───── DATA FOR REVIEW ─────

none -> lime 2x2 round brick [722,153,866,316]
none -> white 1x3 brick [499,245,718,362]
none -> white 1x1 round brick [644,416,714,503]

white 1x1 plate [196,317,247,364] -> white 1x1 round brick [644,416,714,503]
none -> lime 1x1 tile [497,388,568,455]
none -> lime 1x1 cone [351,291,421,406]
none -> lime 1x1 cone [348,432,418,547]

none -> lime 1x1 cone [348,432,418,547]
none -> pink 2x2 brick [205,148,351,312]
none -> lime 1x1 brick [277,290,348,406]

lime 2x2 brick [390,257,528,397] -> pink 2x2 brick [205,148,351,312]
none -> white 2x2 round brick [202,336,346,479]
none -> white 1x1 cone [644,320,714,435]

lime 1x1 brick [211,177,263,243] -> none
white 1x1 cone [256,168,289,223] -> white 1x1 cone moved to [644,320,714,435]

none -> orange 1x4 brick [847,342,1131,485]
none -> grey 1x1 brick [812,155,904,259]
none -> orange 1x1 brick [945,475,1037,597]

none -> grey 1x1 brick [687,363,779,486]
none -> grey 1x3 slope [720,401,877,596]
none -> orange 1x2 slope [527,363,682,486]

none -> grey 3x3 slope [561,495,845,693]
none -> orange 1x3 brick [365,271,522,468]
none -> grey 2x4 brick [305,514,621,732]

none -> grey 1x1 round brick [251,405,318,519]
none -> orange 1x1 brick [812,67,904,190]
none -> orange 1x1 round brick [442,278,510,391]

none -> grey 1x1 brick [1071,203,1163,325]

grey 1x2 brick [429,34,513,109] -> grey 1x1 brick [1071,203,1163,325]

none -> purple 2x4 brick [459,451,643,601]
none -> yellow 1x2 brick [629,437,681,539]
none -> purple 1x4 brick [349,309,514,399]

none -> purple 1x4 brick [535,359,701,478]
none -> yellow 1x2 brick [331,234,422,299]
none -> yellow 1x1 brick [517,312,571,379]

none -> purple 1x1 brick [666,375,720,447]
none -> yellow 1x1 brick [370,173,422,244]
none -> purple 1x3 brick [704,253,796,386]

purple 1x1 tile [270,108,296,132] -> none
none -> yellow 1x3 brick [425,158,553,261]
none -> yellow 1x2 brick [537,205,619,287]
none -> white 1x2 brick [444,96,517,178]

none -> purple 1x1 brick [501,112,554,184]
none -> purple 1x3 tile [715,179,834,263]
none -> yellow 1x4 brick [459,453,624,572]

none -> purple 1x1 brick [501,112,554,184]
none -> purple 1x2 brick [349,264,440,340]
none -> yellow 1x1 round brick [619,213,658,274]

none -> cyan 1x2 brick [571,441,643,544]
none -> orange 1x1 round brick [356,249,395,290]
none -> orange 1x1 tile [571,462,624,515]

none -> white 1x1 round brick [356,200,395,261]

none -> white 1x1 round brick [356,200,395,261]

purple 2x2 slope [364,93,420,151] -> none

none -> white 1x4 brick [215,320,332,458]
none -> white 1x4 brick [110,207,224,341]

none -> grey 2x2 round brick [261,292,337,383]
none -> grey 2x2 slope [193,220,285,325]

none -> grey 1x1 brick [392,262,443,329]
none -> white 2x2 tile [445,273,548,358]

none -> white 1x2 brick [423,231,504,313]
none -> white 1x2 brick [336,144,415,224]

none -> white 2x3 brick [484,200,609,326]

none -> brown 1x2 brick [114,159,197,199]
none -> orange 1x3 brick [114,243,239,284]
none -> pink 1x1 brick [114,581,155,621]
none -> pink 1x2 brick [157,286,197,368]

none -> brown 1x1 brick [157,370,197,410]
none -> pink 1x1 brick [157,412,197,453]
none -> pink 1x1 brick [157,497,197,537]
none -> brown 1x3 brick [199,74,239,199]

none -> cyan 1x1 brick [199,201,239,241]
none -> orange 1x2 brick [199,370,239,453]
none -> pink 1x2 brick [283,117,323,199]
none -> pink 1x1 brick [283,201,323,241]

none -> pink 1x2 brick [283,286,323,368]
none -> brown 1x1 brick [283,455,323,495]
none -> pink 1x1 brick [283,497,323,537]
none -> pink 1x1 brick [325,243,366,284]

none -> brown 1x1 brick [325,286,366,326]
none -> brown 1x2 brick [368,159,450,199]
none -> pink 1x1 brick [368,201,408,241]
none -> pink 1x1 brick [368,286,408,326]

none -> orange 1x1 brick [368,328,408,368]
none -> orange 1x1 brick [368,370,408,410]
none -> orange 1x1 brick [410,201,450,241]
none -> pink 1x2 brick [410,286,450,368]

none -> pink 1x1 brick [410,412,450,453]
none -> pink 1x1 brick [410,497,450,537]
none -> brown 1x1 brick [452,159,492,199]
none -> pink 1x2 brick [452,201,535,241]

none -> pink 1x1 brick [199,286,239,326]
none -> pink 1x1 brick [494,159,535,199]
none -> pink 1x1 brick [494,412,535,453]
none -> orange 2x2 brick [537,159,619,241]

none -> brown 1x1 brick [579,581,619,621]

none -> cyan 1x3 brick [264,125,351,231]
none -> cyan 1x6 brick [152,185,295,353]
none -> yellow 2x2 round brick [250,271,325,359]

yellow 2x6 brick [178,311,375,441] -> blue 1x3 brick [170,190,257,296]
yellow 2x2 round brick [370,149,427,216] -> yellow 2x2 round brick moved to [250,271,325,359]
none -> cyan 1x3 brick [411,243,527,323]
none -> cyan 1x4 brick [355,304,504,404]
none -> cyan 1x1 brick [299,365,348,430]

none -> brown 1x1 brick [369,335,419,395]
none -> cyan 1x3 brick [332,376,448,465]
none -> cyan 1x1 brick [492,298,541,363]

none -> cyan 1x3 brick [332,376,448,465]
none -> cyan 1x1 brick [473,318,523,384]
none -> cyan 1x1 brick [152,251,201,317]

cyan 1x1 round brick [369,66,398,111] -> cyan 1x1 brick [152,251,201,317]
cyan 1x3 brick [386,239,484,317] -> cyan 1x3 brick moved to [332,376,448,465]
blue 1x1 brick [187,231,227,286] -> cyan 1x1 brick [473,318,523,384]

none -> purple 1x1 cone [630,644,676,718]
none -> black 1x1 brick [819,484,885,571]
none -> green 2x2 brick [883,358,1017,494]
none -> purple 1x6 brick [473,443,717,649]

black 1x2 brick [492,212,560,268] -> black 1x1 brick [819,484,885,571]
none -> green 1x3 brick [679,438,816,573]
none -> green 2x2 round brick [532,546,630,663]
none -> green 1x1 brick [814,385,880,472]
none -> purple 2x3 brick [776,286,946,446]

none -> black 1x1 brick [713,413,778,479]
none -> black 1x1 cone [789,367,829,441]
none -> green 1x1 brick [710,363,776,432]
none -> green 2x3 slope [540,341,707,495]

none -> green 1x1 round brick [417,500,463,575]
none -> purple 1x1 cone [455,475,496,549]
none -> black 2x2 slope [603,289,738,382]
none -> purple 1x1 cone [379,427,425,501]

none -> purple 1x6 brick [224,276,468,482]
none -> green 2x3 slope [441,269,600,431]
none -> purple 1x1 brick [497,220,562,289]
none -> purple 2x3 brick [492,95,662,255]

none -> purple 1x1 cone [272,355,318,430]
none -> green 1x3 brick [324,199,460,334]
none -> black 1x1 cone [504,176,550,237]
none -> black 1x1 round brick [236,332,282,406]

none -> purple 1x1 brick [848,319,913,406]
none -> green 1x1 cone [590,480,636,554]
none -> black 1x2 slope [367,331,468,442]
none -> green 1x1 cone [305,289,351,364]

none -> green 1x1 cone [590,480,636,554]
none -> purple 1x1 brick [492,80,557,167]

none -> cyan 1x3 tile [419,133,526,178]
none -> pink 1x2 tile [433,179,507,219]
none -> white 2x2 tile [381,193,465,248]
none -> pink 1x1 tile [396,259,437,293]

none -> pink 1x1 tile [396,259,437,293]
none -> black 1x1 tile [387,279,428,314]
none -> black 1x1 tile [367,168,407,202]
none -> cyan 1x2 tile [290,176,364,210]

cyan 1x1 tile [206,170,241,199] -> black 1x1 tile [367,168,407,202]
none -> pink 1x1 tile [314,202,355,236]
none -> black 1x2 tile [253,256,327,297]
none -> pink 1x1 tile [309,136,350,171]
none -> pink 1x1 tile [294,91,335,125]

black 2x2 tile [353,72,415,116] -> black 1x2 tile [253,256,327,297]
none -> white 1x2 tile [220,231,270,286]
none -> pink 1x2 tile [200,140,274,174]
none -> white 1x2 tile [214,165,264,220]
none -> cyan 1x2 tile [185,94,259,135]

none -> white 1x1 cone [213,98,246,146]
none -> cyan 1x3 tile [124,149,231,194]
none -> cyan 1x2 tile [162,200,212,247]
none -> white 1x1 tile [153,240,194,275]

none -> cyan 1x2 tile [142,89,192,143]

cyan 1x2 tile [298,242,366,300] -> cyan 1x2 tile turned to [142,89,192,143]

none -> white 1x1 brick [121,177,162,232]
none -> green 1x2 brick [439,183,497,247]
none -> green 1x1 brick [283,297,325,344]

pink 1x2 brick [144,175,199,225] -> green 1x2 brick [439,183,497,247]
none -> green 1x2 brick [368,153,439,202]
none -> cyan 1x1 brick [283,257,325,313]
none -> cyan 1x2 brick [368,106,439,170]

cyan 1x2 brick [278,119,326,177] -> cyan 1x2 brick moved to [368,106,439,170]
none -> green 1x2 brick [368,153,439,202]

─────

**WORK REQUEST:**
From the first line of the entries above to the line with "none -> pink 2x2 brick [205,148,351,312]", please return every line exactly, keeping both ends.

**RESPONSE TO THIS EXERCISE:**
none -> lime 2x2 round brick [722,153,866,316]
none -> white 1x3 brick [499,245,718,362]
none -> white 1x1 round brick [644,416,714,503]

white 1x1 plate [196,317,247,364] -> white 1x1 round brick [644,416,714,503]
none -> lime 1x1 tile [497,388,568,455]
none -> lime 1x1 cone [351,291,421,406]
none -> lime 1x1 cone [348,432,418,547]

none -> lime 1x1 cone [348,432,418,547]
none -> pink 2x2 brick [205,148,351,312]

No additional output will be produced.